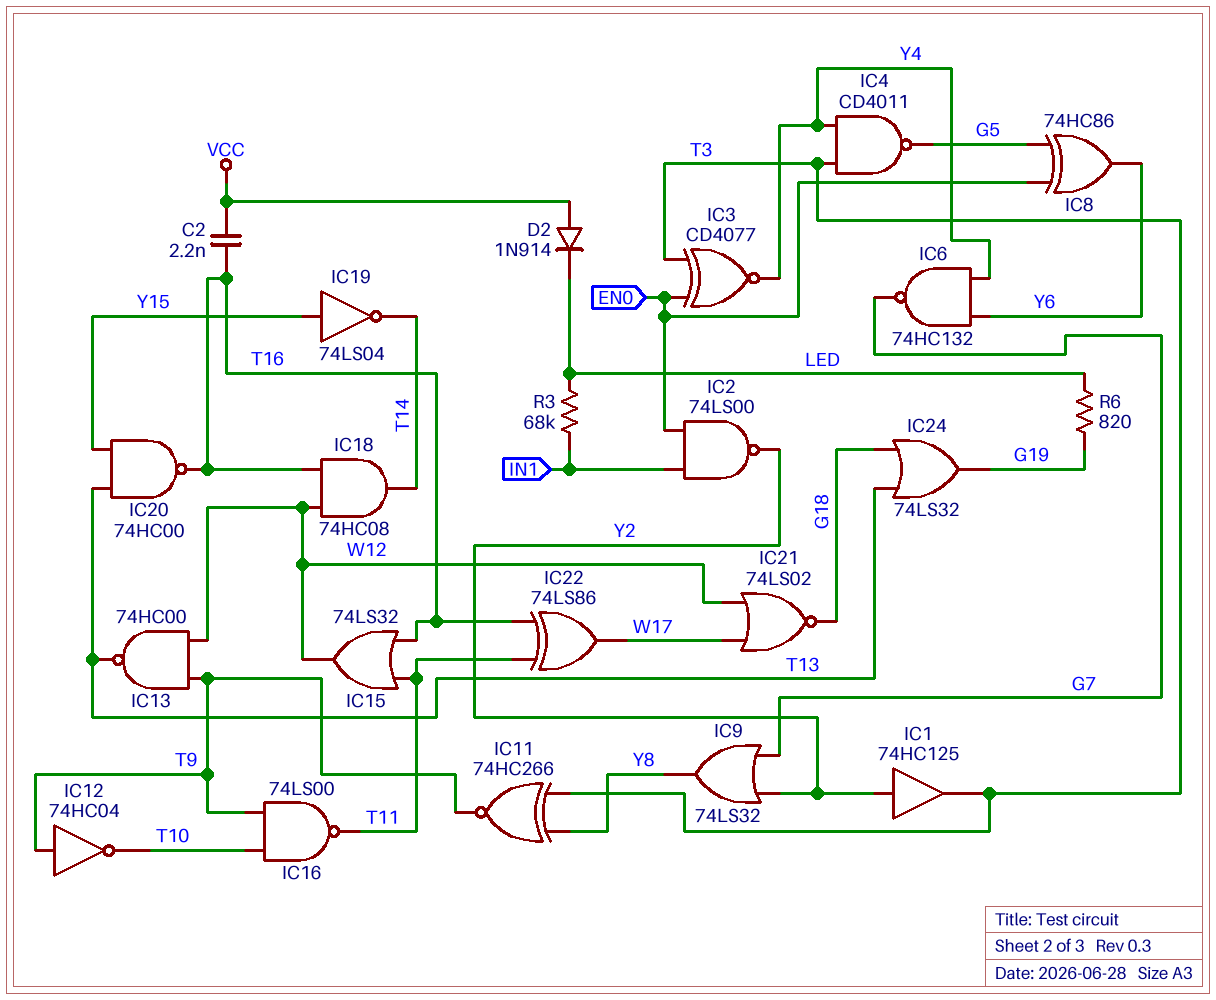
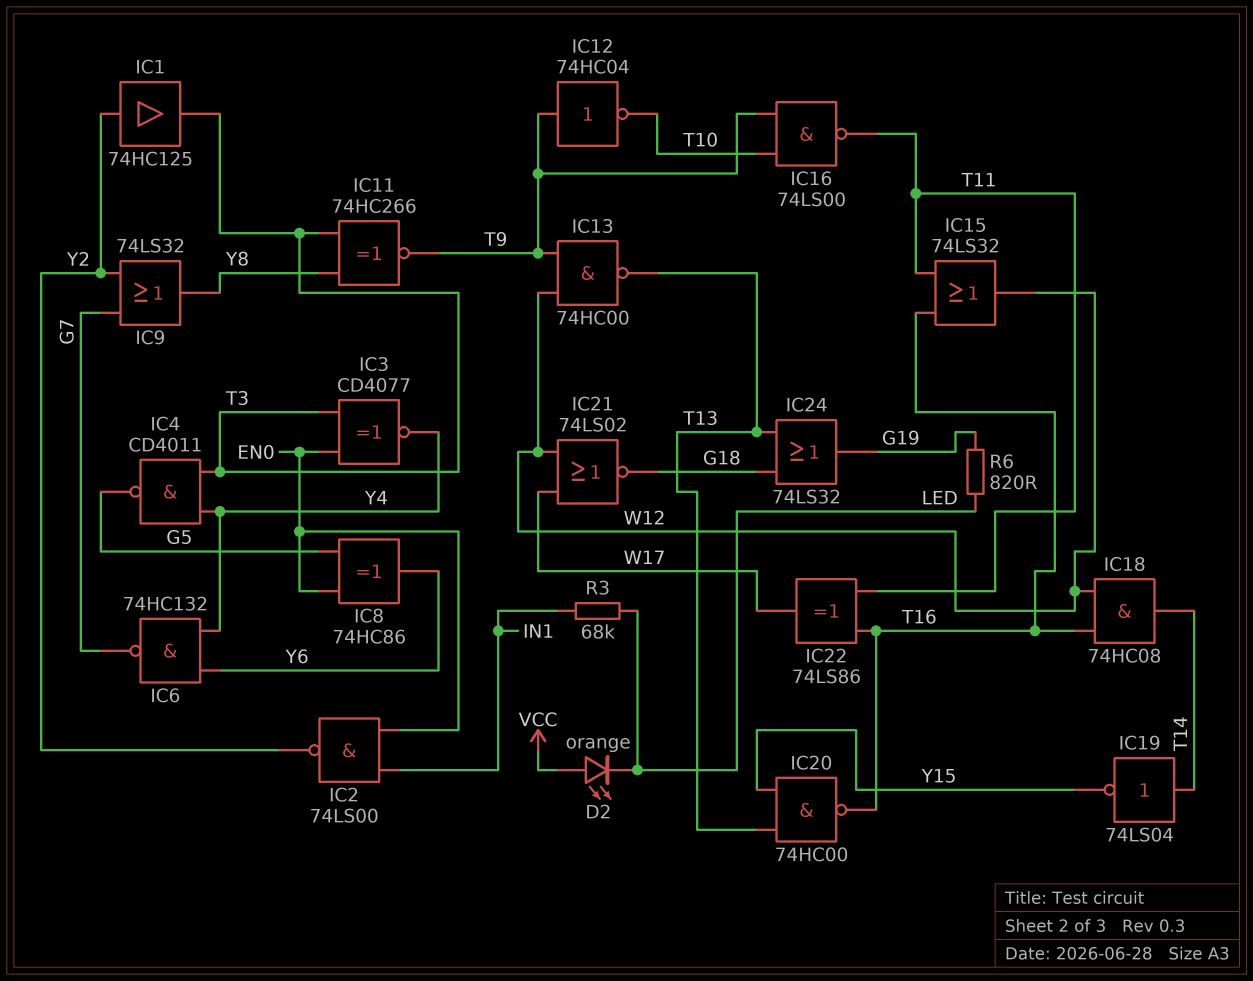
C2: 2.2nF (T16, VCC) -> none
D2: diode 1N914 (A VCC, K LED) -> LED orange (A VCC, K LED)
IC19: NOT 74LS04 (in Y15, out T14) -> NOT 74LS04 (in T14, out Y15)

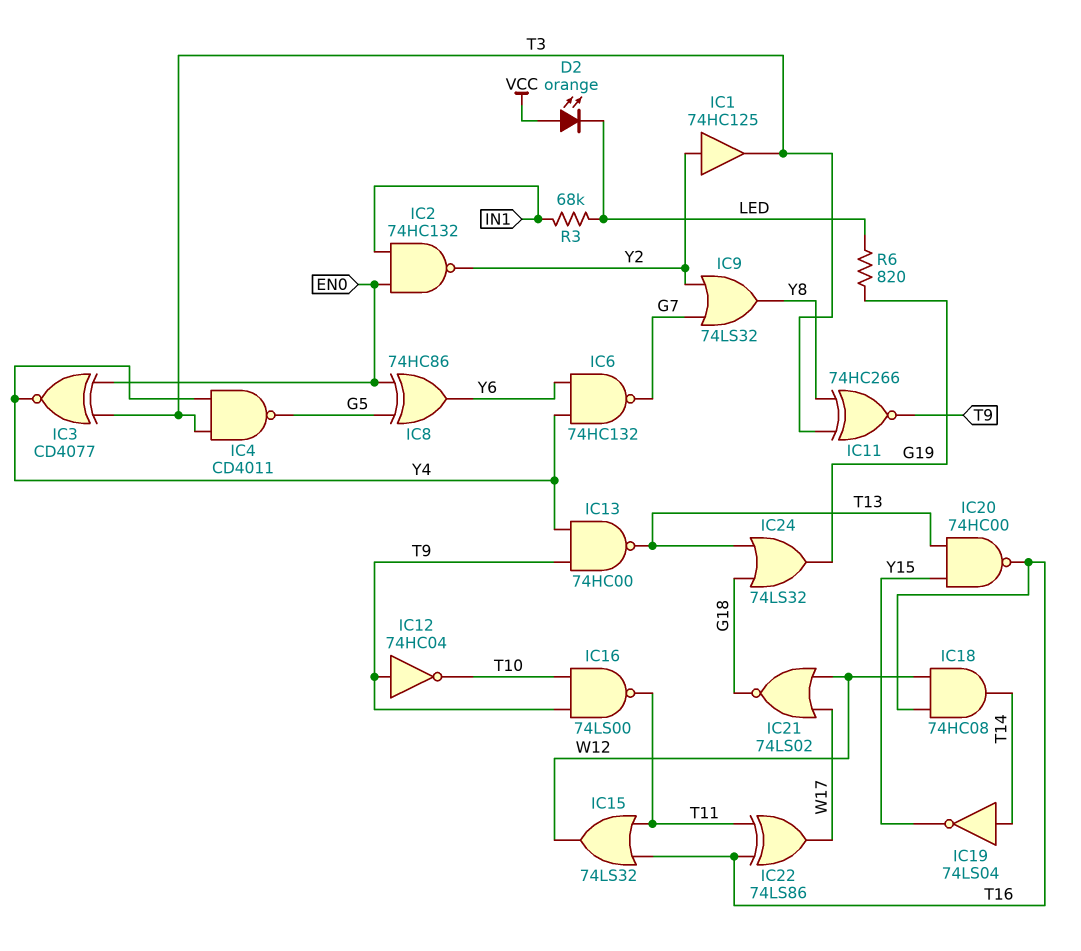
IC2: NAND 74LS00 (in EN0, in IN1, out Y2) -> NAND 74HC132 (in EN0, in IN1, out Y2)
IC13: NAND 74HC00 (in T9, in W12, out T13) -> NAND 74HC00 (in T9, in Y4, out T13)

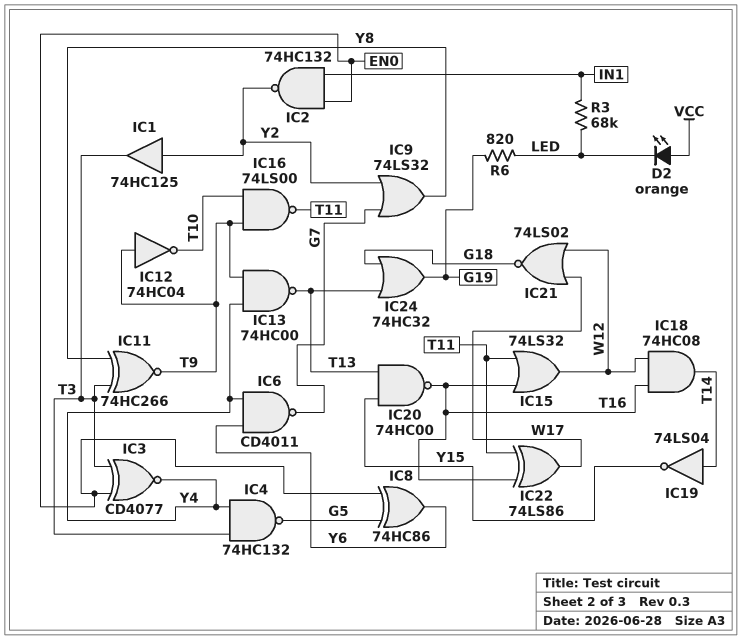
IC4: NAND CD4011 (in T3, in Y4, out G5) -> NAND 74HC132 (in T3, in Y4, out G5)
IC6: NAND 74HC132 (in Y4, in Y6, out G7) -> NAND CD4011 (in Y4, in Y6, out G7)
IC24: OR 74LS32 (in G18, in T13, out G19) -> OR 74HC32 (in G18, in T13, out G19)

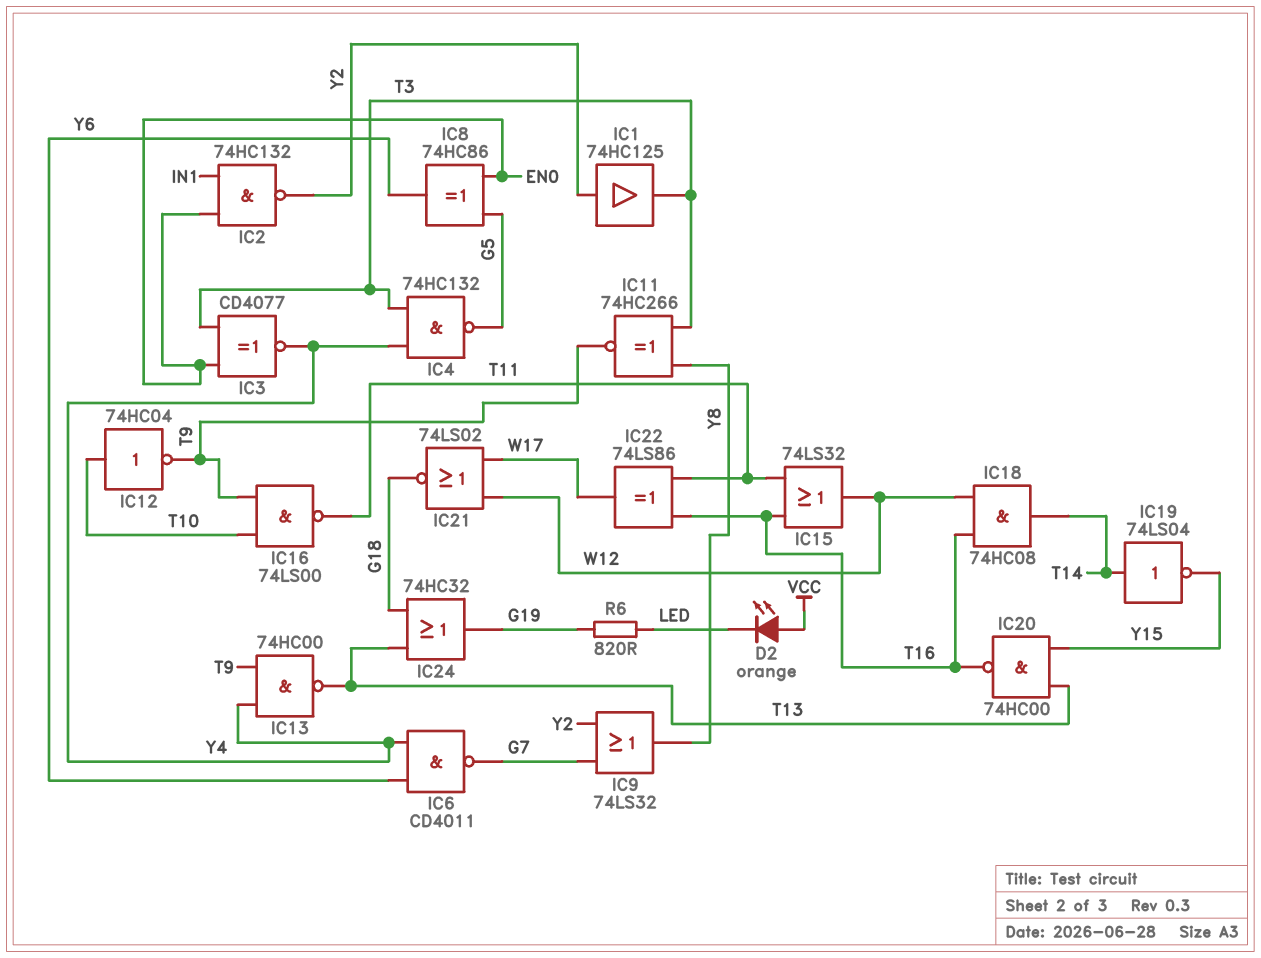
IC12: NOT 74HC04 (in T9, out T10) -> NOT 74HC04 (in T10, out T9)
R3: 68k (IN1, LED) -> none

### Description of the task
Where a line of the records above holds the word "none", count it; give the total as a single number and nothing else.

### Exercise solution
2